:: BRIEF ::
The expected output is an exact copy of the lines from the one containing "The camera went 125" to the final line below, minus any pictures.

:: EXTRACTED RECORDS ::
━━━━━━━━

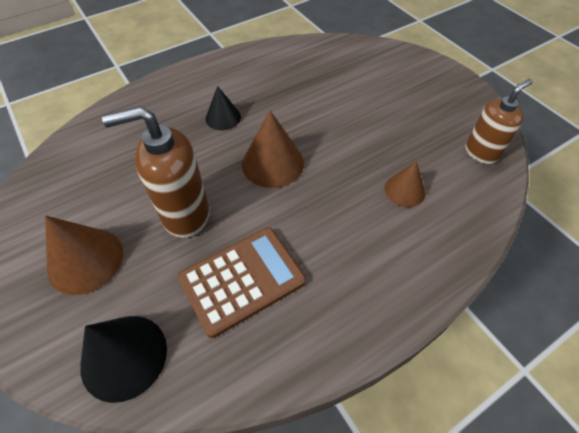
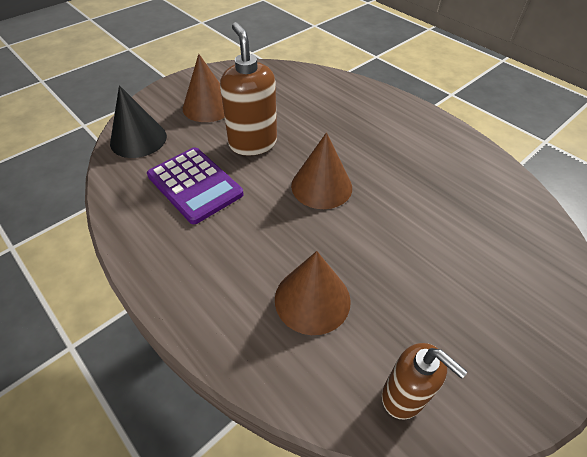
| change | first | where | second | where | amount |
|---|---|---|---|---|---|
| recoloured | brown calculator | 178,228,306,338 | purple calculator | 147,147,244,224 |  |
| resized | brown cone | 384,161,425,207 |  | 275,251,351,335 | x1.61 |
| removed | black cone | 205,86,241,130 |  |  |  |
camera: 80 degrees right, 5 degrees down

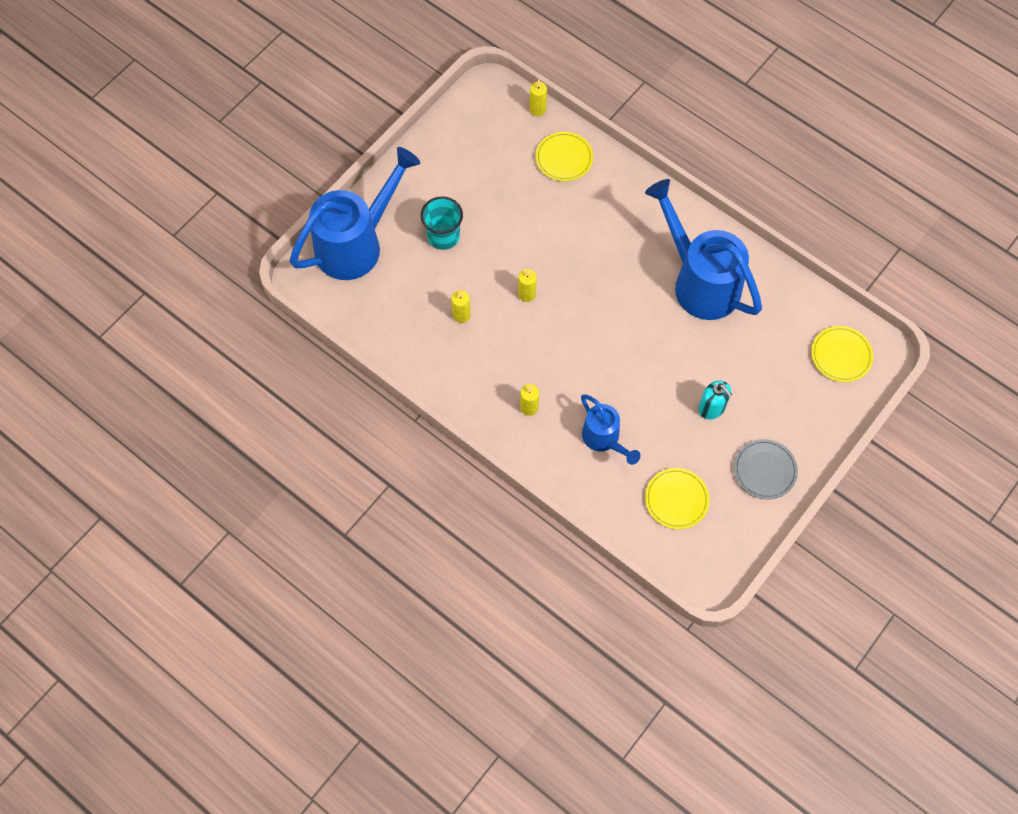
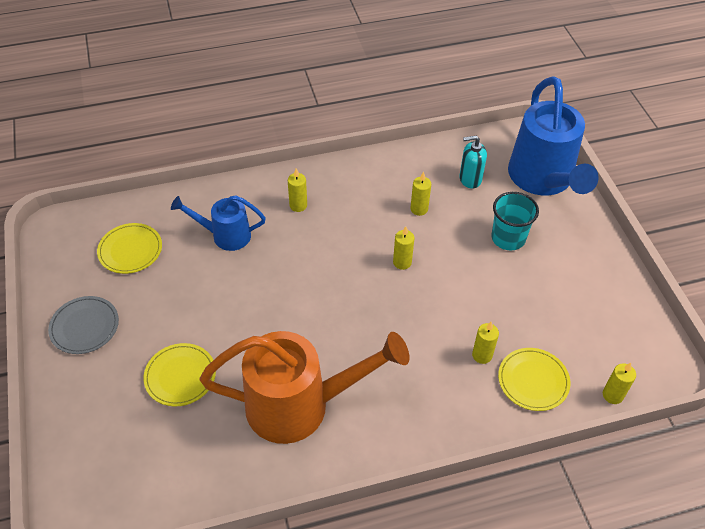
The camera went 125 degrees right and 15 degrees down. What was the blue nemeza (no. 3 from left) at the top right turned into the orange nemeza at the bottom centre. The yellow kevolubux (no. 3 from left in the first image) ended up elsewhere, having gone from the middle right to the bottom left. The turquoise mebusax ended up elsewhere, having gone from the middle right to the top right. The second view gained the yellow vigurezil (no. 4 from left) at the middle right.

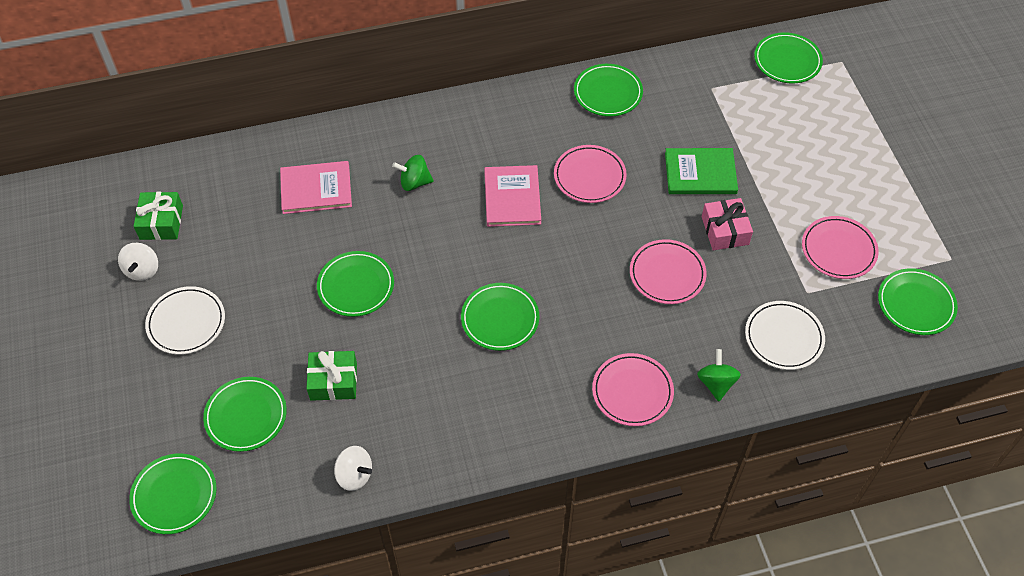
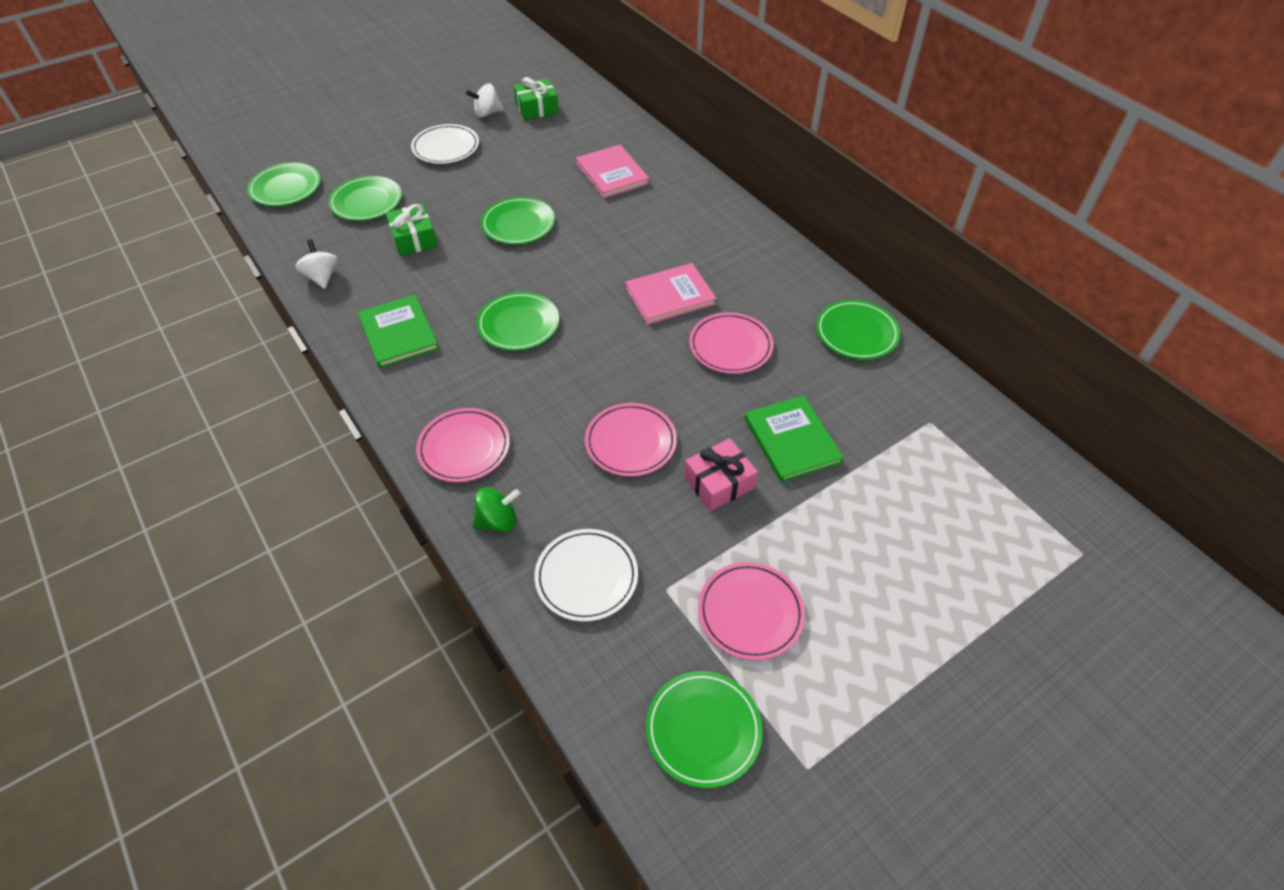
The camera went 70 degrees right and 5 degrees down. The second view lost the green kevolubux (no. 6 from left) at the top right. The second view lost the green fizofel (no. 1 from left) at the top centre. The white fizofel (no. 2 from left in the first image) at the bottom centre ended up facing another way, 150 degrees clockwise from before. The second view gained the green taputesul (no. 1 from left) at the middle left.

━━━━━━━━

:: RESPONSE TO THIS EXERCISE ::
The camera went 125 degrees right and 15 degrees down. What was the blue nemeza (no. 3 from left) at the top right turned into the orange nemeza at the bottom centre. The yellow kevolubux (no. 3 from left in the first image) ended up elsewhere, having gone from the middle right to the bottom left. The turquoise mebusax ended up elsewhere, having gone from the middle right to the top right. The second view gained the yellow vigurezil (no. 4 from left) at the middle right.

The camera went 70 degrees right and 5 degrees down. The second view lost the green kevolubux (no. 6 from left) at the top right. The second view lost the green fizofel (no. 1 from left) at the top centre. The white fizofel (no. 2 from left in the first image) at the bottom centre ended up facing another way, 150 degrees clockwise from before. The second view gained the green taputesul (no. 1 from left) at the middle left.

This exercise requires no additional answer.